◆ **Data for processing**:
=====
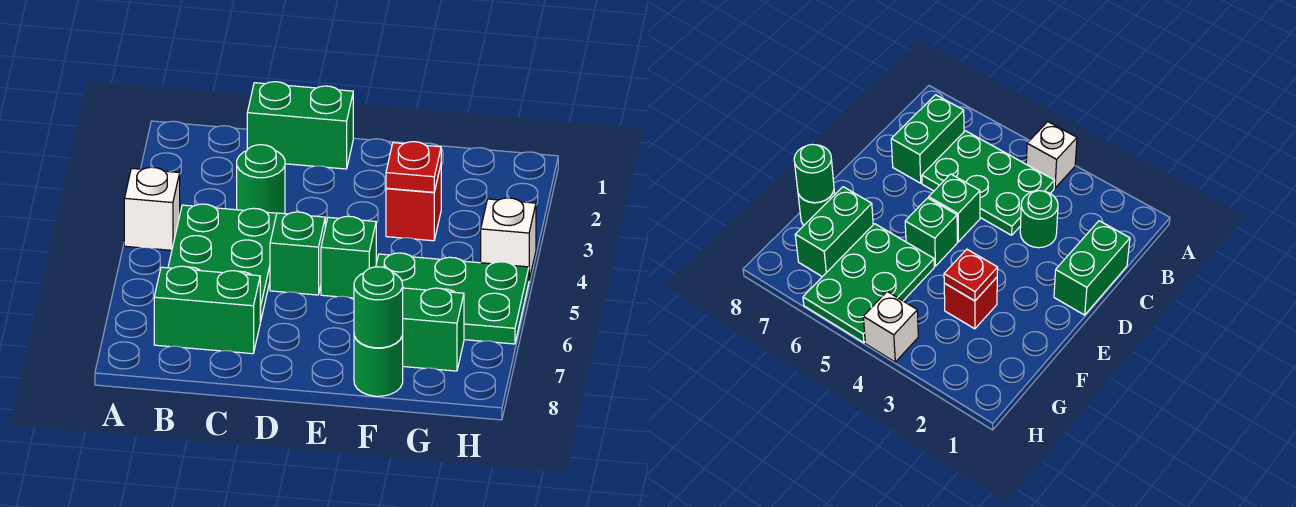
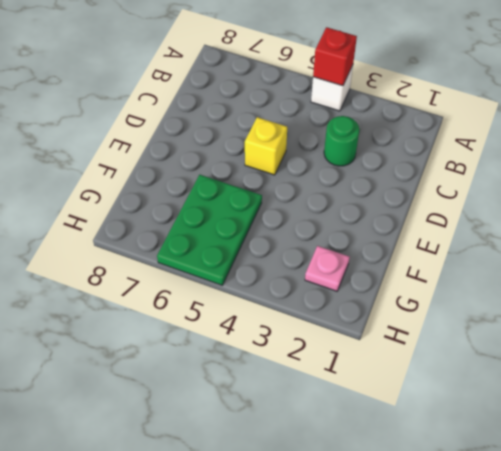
red brick A4 level 2 -> red brick F3 level 1
yellow brick D5 level 1 -> green brick D5 level 1
pink plate G2 level 1 -> none
none -> green plate B4:C6 level 1
none -> green brick B7:C7 level 1
none -> green brick C1:D1 level 1

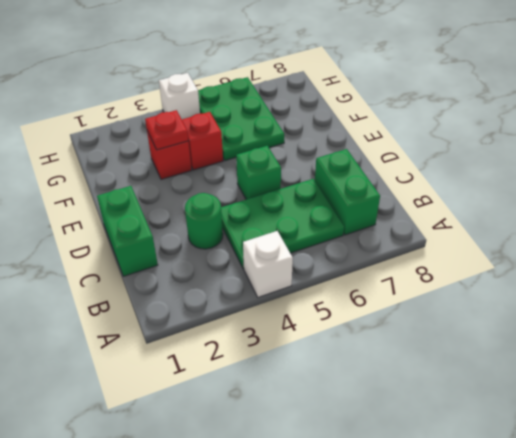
red brick F4 level 1 -> none
none -> green brick E5 level 1
none -> green brick F7:G7 level 1
none -> green round brick F8 level 1

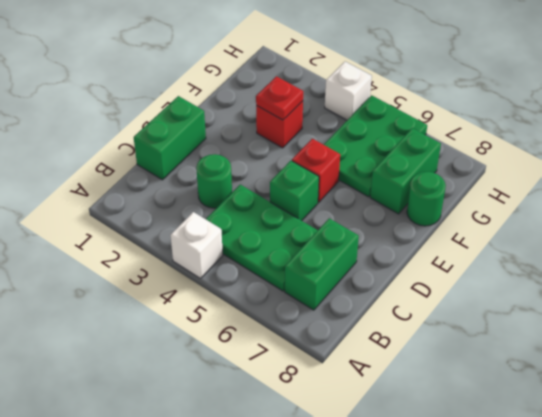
red brick E5 level 1 -> green brick E5 level 1
none -> green round brick F8 level 2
=====
A single number is the answer here: the count of lines in the material above holding the string "plate".

◆ **Result for this task**:
2